> [Goal of the exercise] In the data below, find the line that contains "Someone put down" and the line that contains "Someone carried the GREEN". Copy both, plus every line between them, exactly.

> [Records provided]
----------

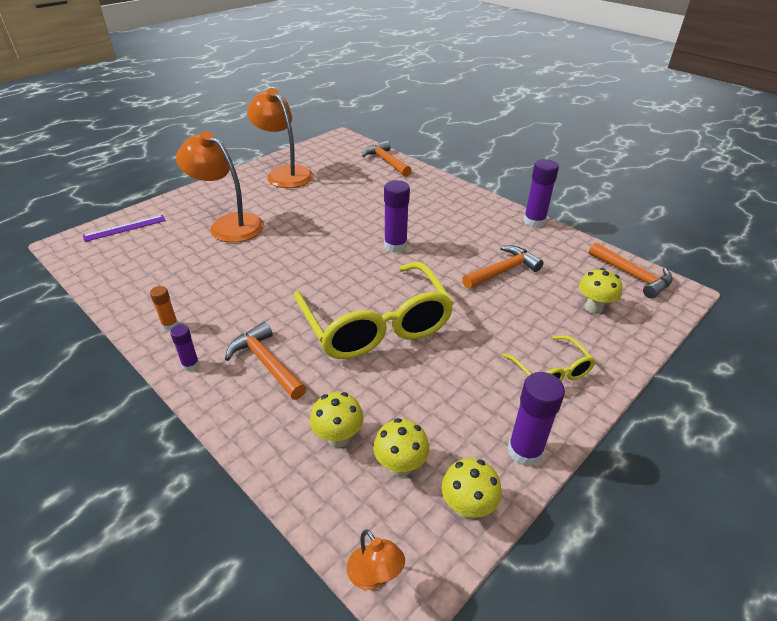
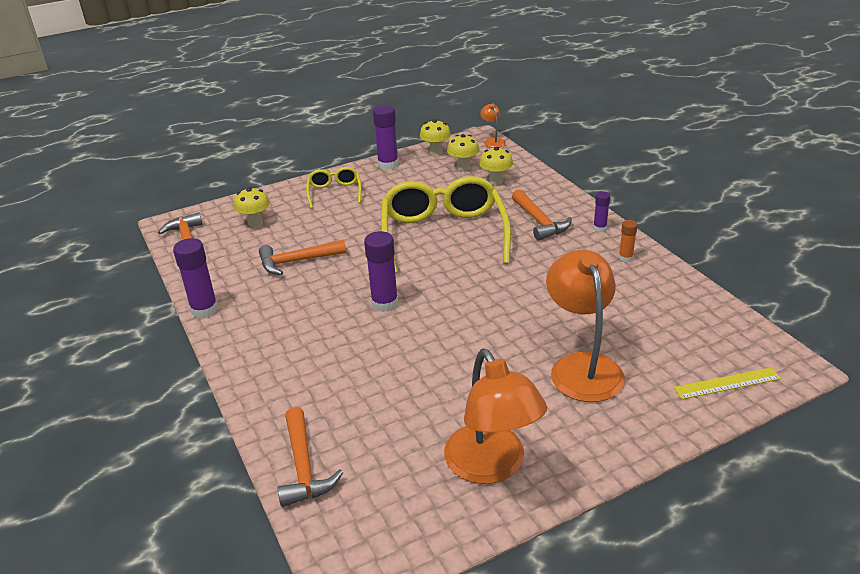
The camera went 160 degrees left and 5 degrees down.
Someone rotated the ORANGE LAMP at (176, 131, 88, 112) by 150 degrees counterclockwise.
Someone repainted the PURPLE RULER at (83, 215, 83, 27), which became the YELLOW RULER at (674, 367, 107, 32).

----------

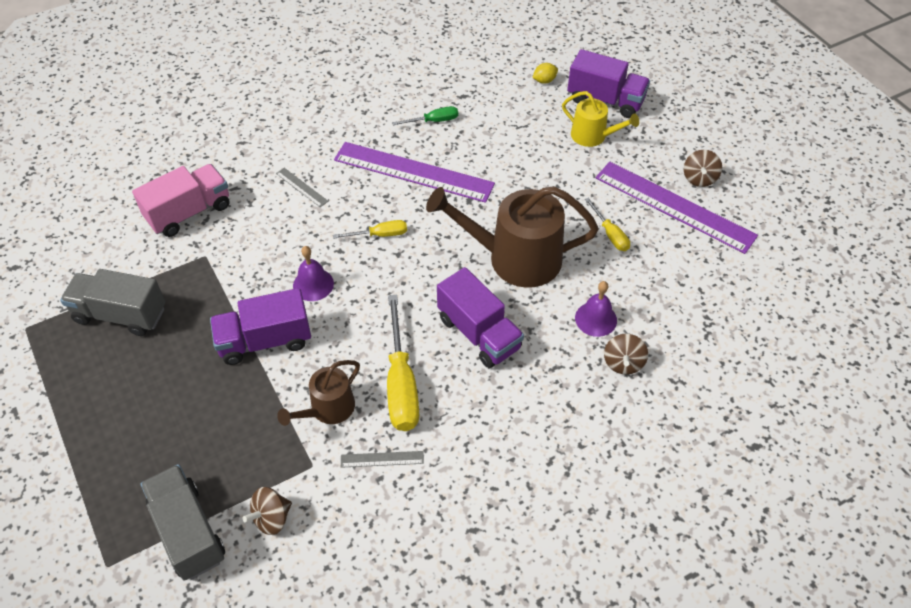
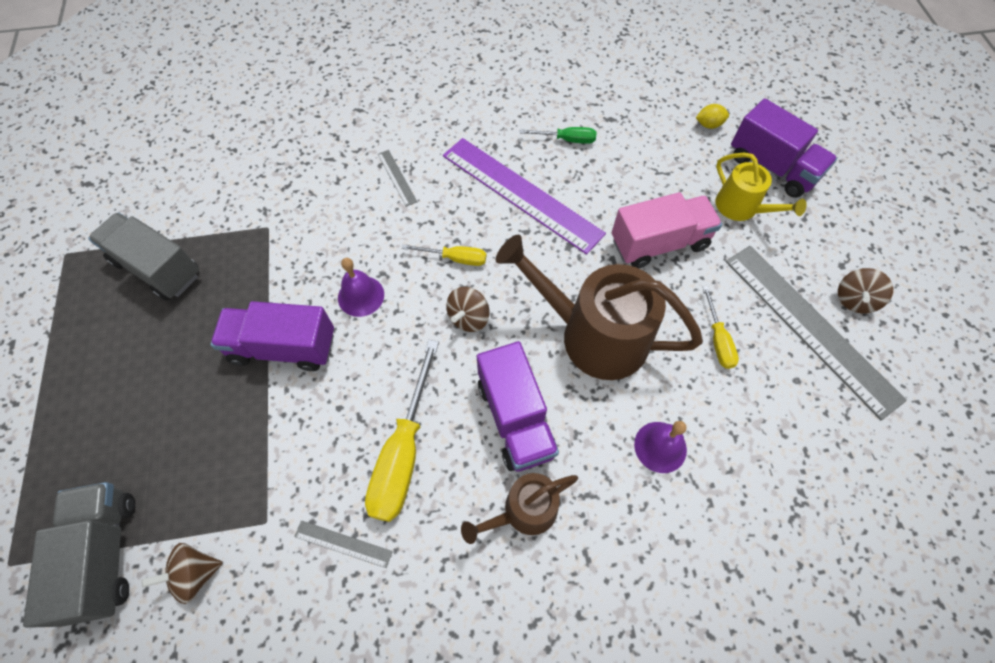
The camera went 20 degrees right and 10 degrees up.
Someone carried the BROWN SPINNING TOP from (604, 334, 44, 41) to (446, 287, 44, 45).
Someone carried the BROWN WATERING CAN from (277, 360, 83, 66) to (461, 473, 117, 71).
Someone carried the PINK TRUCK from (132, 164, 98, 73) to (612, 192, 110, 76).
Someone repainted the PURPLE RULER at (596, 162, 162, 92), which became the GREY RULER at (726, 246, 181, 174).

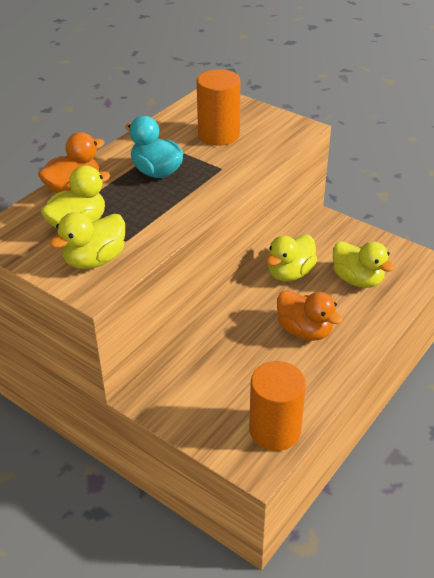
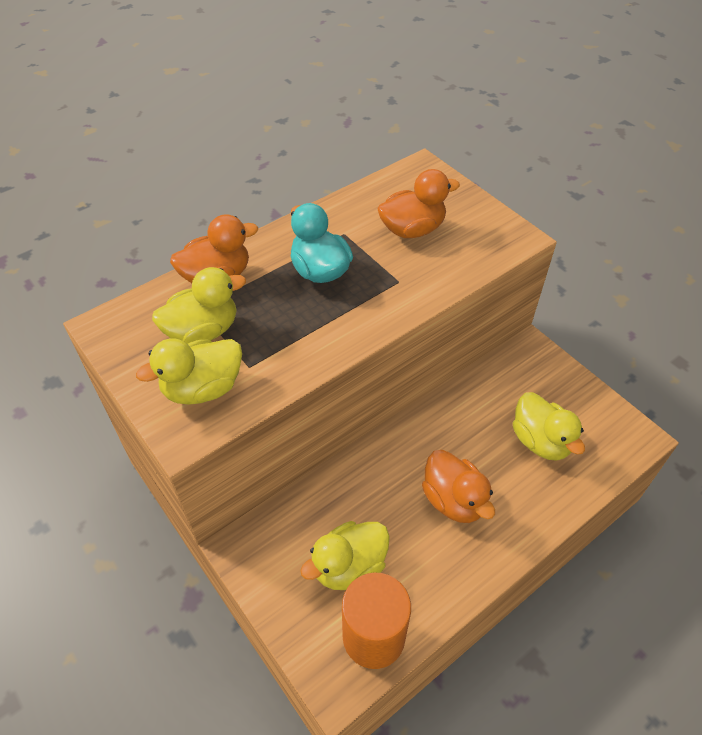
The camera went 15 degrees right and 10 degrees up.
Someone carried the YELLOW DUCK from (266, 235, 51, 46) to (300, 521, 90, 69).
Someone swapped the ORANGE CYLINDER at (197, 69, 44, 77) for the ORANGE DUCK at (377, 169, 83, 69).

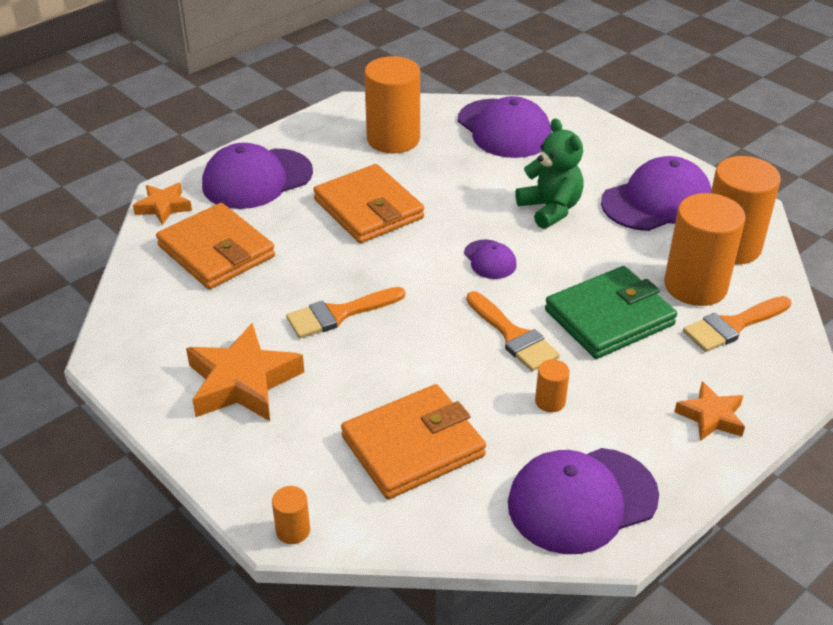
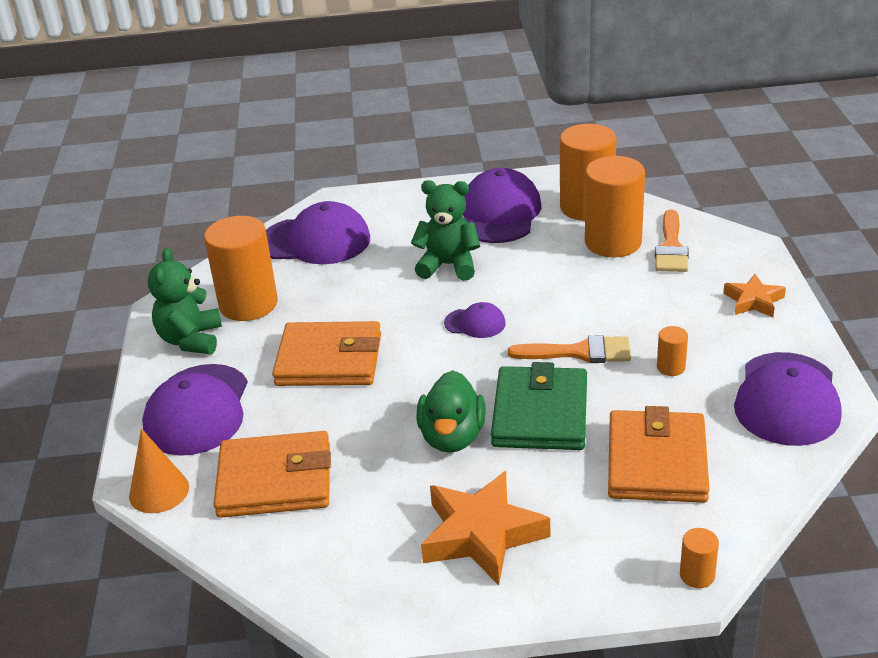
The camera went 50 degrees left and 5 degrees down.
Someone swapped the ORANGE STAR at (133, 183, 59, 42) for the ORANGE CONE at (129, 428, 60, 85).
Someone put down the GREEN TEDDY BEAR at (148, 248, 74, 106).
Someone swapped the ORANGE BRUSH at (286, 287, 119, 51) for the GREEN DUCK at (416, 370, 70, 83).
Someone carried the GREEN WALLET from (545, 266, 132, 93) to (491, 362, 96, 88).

----------

> [Response to the task]
Someone put down the GREEN TEDDY BEAR at (148, 248, 74, 106).
Someone swapped the ORANGE BRUSH at (286, 287, 119, 51) for the GREEN DUCK at (416, 370, 70, 83).
Someone carried the GREEN WALLET from (545, 266, 132, 93) to (491, 362, 96, 88).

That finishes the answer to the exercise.